[Stored entries]
Start of Block

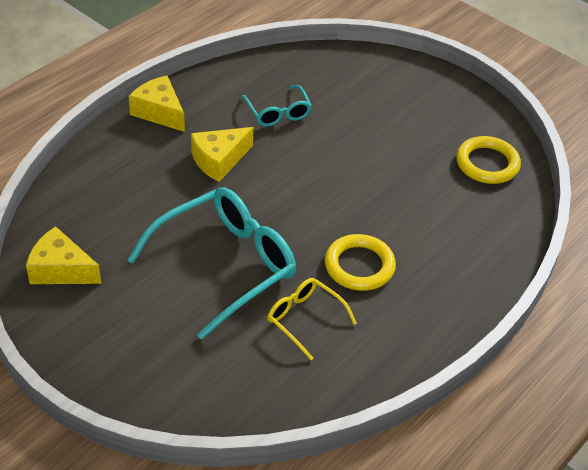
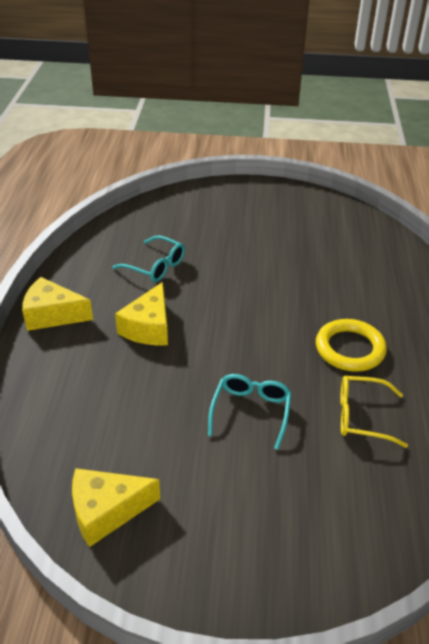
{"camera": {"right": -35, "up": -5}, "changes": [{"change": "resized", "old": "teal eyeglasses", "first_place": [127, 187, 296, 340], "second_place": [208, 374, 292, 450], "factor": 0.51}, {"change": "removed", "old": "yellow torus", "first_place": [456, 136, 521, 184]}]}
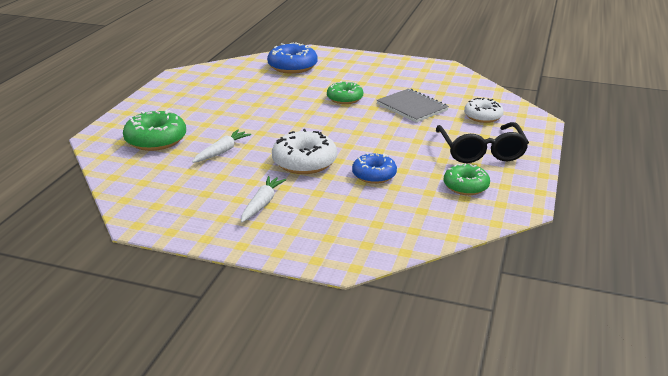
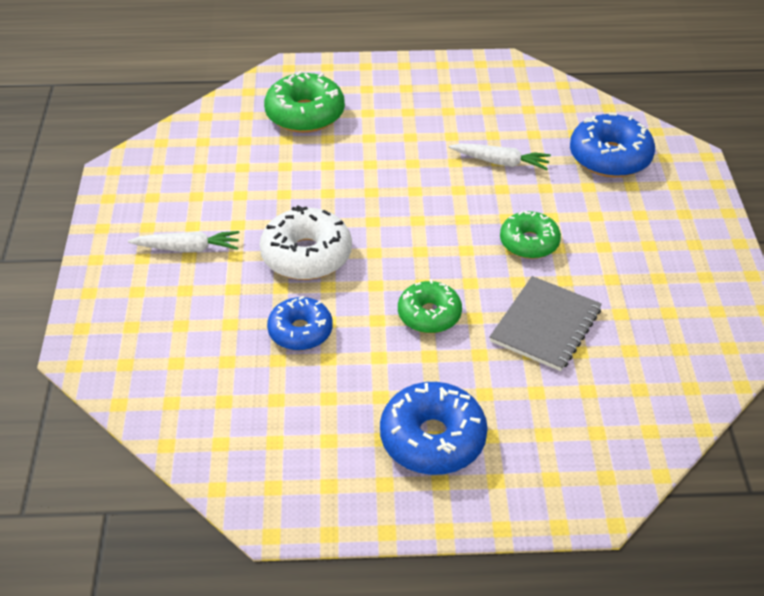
{"camera": {"right": 70, "up": 15}, "changes": [{"change": "replaced", "old": "jet-black eyeglasses", "new": "cobalt donut", "first_place": [436, 122, 529, 163], "second_place": [380, 382, 488, 475]}, {"change": "moved", "old": "green donut", "first_place": [444, 164, 490, 195], "second_place": [398, 279, 462, 333]}, {"change": "moved", "old": "white root vegetable", "first_place": [192, 130, 251, 163], "second_place": [449, 143, 551, 170]}, {"change": "removed", "old": "white donut", "first_place": [464, 98, 504, 123]}]}
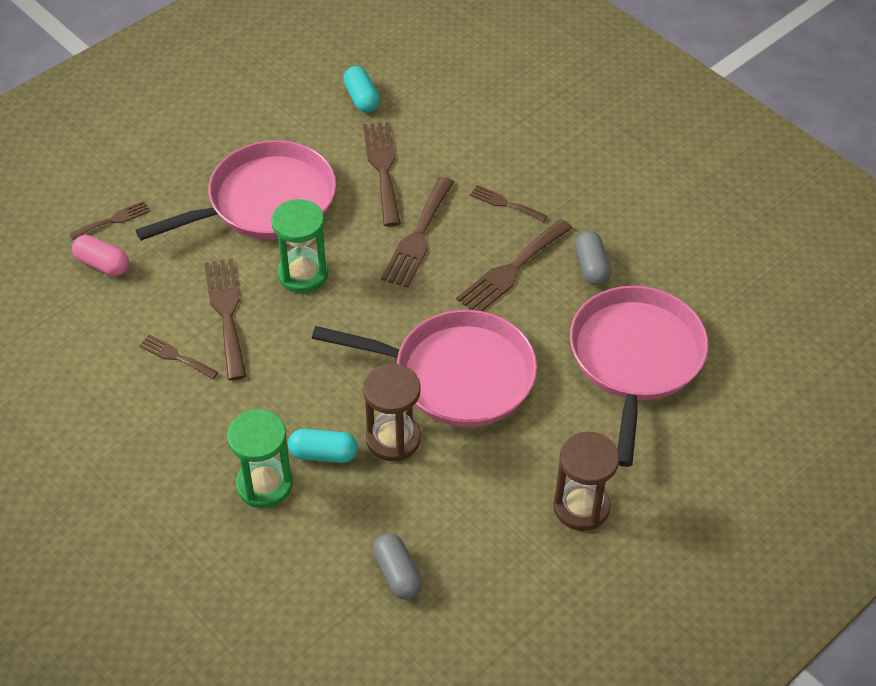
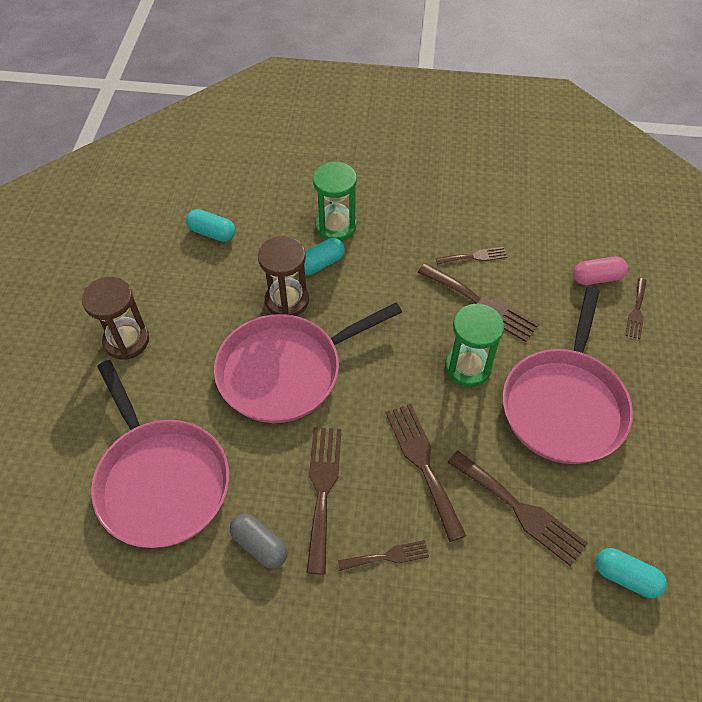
{"camera": {"right": 140, "up": 5}, "changes": [{"change": "recoloured", "old": "grey capsule", "new": "teal capsule", "first_place": [373, 533, 423, 600], "second_place": [186, 209, 235, 242]}]}
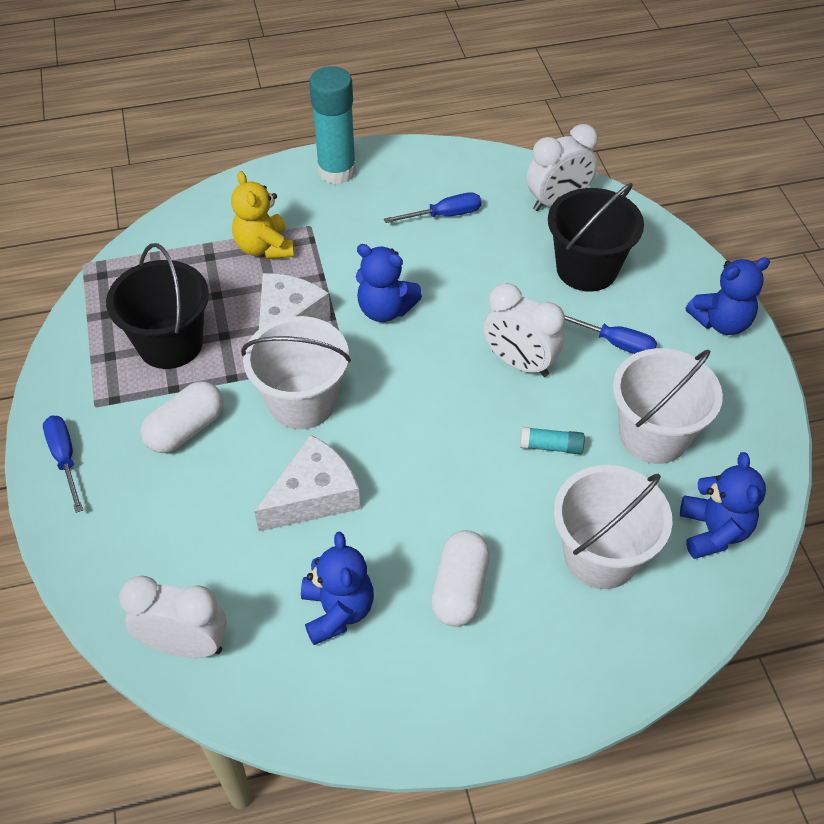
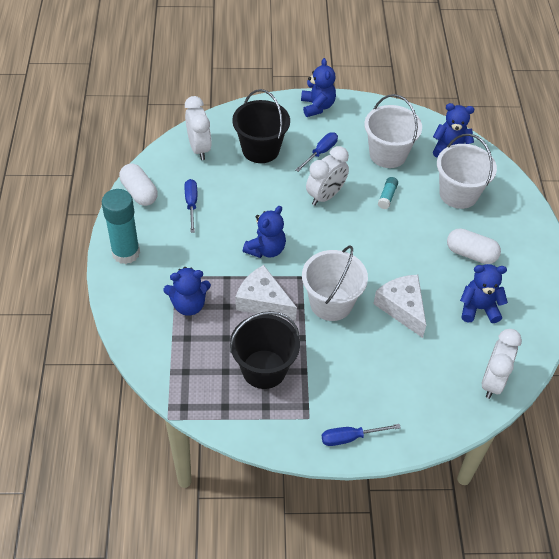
{"camera": {"right": -80, "up": 0}, "changes": [{"change": "moved", "old": "white capsule", "first_place": [141, 381, 224, 453], "second_place": [119, 163, 158, 206]}, {"change": "recoloured", "old": "yellow stuffed bear", "new": "cobalt stuffed bear", "first_place": [231, 171, 294, 259], "second_place": [163, 267, 211, 316]}]}
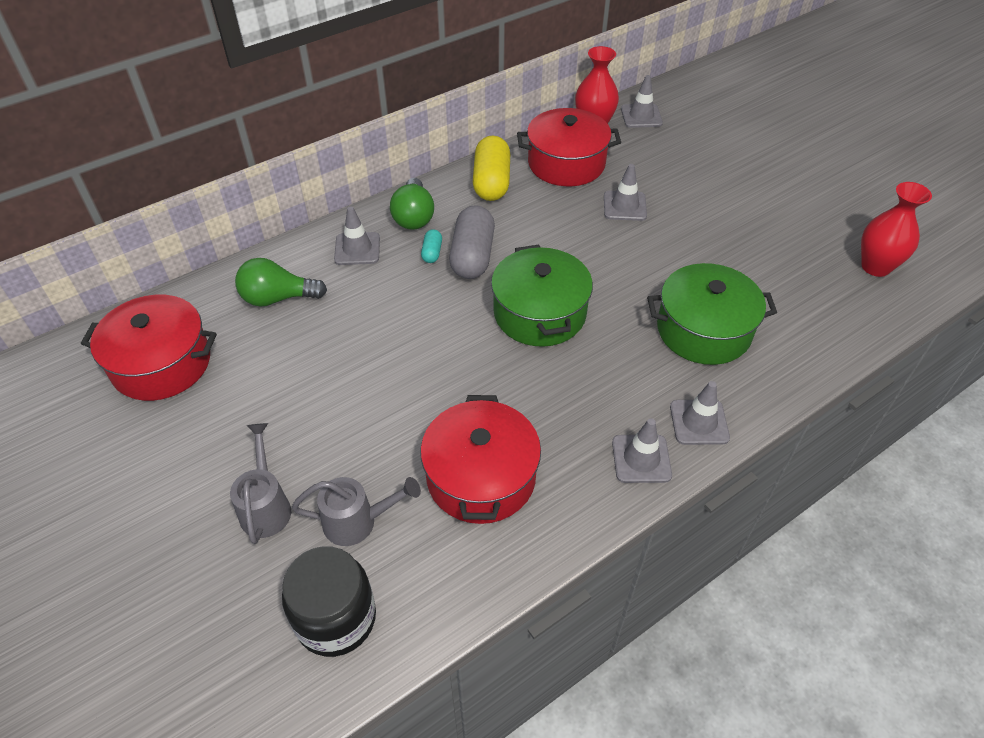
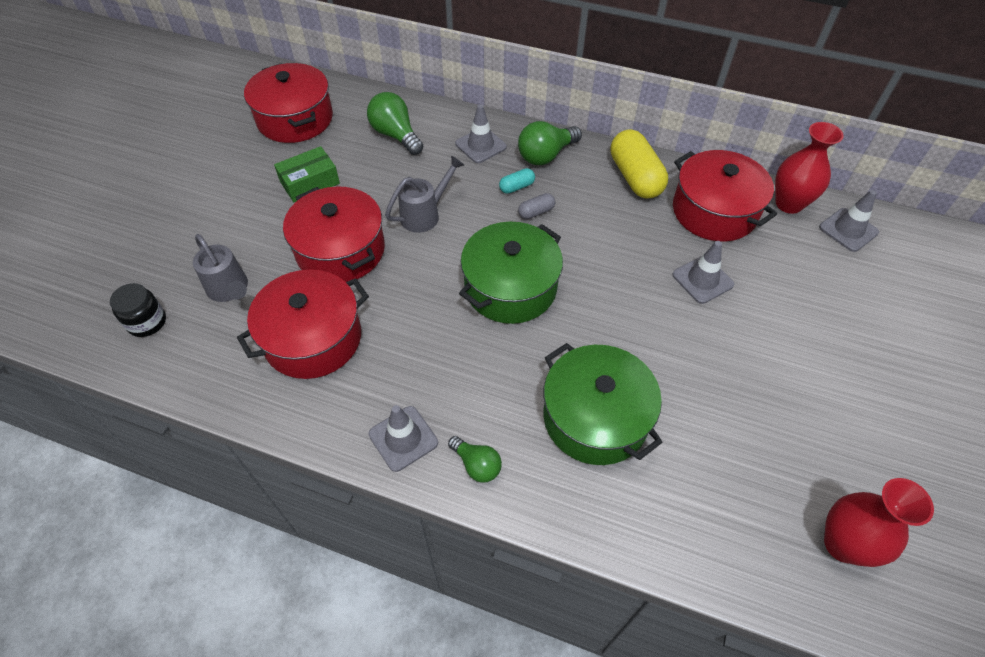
{"camera": {"right": 55, "up": 5}, "changes": [{"change": "resized", "old": "jet-black jam jar", "first_place": [282, 546, 376, 657], "second_place": [110, 283, 166, 337], "factor": 0.61}, {"change": "added", "new": "green box", "second_place": [274, 146, 340, 202]}, {"change": "added", "new": "crimson pot", "second_place": [283, 187, 385, 282]}, {"change": "moved", "old": "grey watering can", "first_place": [230, 423, 291, 544], "second_place": [385, 155, 464, 233]}, {"change": "replaced", "old": "grey road cone", "new": "green bulb", "first_place": [670, 381, 730, 445], "second_place": [448, 436, 502, 483]}, {"change": "resized", "old": "grey capsule", "first_place": [449, 205, 495, 279], "second_place": [518, 193, 555, 219], "factor": 0.47}, {"change": "turned", "old": "yellow capsule", "first_place": [473, 136, 510, 201], "second_place": [611, 129, 668, 199], "degrees": -75}]}
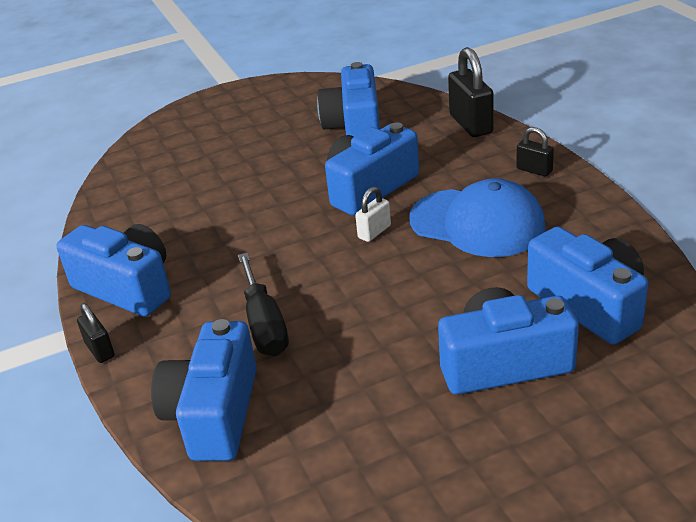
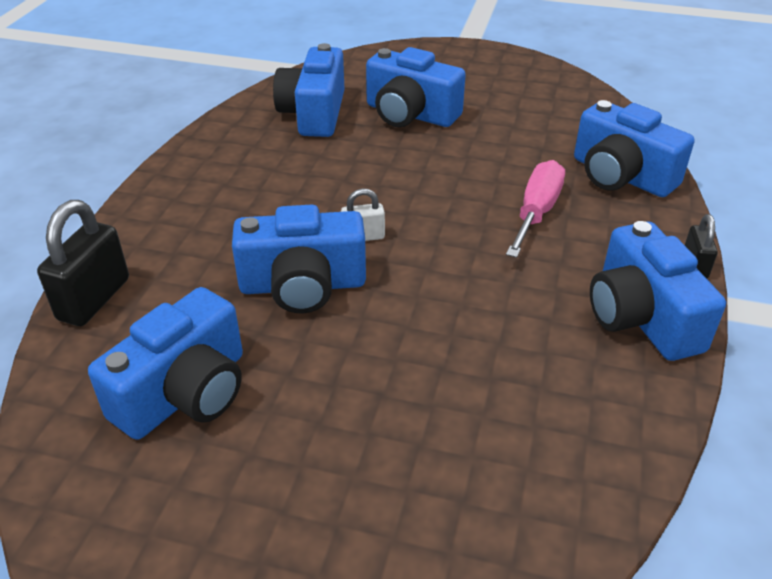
{"camera": {"right": -145, "up": 5}, "changes": [{"change": "recoloured", "old": "jet-black hand screwdriver", "new": "pink hand screwdriver", "first_place": [238, 253, 289, 356], "second_place": [506, 160, 565, 258]}, {"change": "turned", "old": "cobalt photo camera", "first_place": [151, 319, 257, 461], "second_place": [574, 100, 695, 197], "degrees": 90}, {"change": "removed", "old": "cobalt cap", "first_place": [409, 178, 546, 257]}, {"change": "removed", "old": "jet-black lock", "first_place": [516, 127, 554, 177]}]}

End of Block

◆ **Activity**:
Without the pictures, repeat all the records word for word.

◆ **Final answer**:
{"camera": {"right": -35, "up": -5}, "changes": [{"change": "resized", "old": "teal eyeglasses", "first_place": [127, 187, 296, 340], "second_place": [208, 374, 292, 450], "factor": 0.51}, {"change": "removed", "old": "yellow torus", "first_place": [456, 136, 521, 184]}]}
{"camera": {"right": 70, "up": 15}, "changes": [{"change": "replaced", "old": "jet-black eyeglasses", "new": "cobalt donut", "first_place": [436, 122, 529, 163], "second_place": [380, 382, 488, 475]}, {"change": "moved", "old": "green donut", "first_place": [444, 164, 490, 195], "second_place": [398, 279, 462, 333]}, {"change": "moved", "old": "white root vegetable", "first_place": [192, 130, 251, 163], "second_place": [449, 143, 551, 170]}, {"change": "removed", "old": "white donut", "first_place": [464, 98, 504, 123]}]}
{"camera": {"right": 140, "up": 5}, "changes": [{"change": "recoloured", "old": "grey capsule", "new": "teal capsule", "first_place": [373, 533, 423, 600], "second_place": [186, 209, 235, 242]}]}
{"camera": {"right": -80, "up": 0}, "changes": [{"change": "moved", "old": "white capsule", "first_place": [141, 381, 224, 453], "second_place": [119, 163, 158, 206]}, {"change": "recoloured", "old": "yellow stuffed bear", "new": "cobalt stuffed bear", "first_place": [231, 171, 294, 259], "second_place": [163, 267, 211, 316]}]}
{"camera": {"right": 55, "up": 5}, "changes": [{"change": "resized", "old": "jet-black jam jar", "first_place": [282, 546, 376, 657], "second_place": [110, 283, 166, 337], "factor": 0.61}, {"change": "added", "new": "green box", "second_place": [274, 146, 340, 202]}, {"change": "added", "new": "crimson pot", "second_place": [283, 187, 385, 282]}, {"change": "moved", "old": "grey watering can", "first_place": [230, 423, 291, 544], "second_place": [385, 155, 464, 233]}, {"change": "replaced", "old": "grey road cone", "new": "green bulb", "first_place": [670, 381, 730, 445], "second_place": [448, 436, 502, 483]}, {"change": "resized", "old": "grey capsule", "first_place": [449, 205, 495, 279], "second_place": [518, 193, 555, 219], "factor": 0.47}, {"change": "turned", "old": "yellow capsule", "first_place": [473, 136, 510, 201], "second_place": [611, 129, 668, 199], "degrees": -75}]}
{"camera": {"right": -145, "up": 5}, "changes": [{"change": "recoloured", "old": "jet-black hand screwdriver", "new": "pink hand screwdriver", "first_place": [238, 253, 289, 356], "second_place": [506, 160, 565, 258]}, {"change": "turned", "old": "cobalt photo camera", "first_place": [151, 319, 257, 461], "second_place": [574, 100, 695, 197], "degrees": 90}, {"change": "removed", "old": "cobalt cap", "first_place": [409, 178, 546, 257]}, {"change": "removed", "old": "jet-black lock", "first_place": [516, 127, 554, 177]}]}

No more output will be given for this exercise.